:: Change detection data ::
####
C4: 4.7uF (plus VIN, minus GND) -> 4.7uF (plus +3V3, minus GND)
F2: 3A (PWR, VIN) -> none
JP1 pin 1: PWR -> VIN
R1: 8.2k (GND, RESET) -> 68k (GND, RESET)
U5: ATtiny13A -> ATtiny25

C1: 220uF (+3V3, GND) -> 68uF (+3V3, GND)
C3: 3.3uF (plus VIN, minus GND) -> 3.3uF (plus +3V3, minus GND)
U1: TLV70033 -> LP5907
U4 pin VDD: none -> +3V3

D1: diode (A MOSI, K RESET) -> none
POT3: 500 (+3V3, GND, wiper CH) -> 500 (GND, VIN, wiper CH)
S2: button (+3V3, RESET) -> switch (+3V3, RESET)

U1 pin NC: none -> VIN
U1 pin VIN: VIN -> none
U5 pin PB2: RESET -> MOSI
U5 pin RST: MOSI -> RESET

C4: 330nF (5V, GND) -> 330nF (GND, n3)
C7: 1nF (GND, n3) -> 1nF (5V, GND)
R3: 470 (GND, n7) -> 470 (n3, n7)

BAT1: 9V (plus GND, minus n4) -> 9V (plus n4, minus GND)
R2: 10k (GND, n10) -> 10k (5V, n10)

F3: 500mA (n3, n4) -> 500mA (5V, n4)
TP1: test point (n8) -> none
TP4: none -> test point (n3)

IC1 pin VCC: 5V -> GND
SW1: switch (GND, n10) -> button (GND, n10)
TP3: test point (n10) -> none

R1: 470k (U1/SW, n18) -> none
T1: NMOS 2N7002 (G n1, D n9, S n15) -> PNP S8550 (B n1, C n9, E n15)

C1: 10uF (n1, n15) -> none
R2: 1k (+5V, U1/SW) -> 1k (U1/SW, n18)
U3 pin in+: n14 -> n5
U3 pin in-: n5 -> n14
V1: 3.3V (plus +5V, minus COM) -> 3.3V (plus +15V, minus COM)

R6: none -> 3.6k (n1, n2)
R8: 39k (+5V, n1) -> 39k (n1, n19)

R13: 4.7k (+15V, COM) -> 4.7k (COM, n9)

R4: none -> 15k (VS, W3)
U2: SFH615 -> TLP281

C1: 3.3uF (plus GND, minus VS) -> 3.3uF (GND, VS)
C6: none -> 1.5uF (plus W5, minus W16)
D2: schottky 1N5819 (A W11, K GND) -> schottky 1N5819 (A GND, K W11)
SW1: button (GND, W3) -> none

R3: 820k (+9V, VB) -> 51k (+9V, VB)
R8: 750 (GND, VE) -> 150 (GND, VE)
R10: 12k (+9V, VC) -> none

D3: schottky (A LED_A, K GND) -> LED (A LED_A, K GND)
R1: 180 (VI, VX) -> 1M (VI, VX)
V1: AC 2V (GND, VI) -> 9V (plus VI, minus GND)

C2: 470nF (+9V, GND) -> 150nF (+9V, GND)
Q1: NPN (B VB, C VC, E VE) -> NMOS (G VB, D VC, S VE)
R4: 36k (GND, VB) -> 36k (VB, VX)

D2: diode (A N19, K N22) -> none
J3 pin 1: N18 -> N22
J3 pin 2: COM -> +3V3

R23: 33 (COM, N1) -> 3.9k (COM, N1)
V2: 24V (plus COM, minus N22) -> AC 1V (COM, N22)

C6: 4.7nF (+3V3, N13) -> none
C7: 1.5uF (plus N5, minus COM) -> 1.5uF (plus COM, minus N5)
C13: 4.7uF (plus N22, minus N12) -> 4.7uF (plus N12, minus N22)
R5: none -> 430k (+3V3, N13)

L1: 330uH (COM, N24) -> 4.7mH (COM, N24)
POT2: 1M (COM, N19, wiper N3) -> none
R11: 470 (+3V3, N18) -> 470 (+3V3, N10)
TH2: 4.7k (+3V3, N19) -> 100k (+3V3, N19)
####
:: The task ::
Identify the lines above with the word "schottky". Copy them.

:: Written solution ::
D2: schottky 1N5819 (A W11, K GND) -> schottky 1N5819 (A GND, K W11)
D3: schottky (A LED_A, K GND) -> LED (A LED_A, K GND)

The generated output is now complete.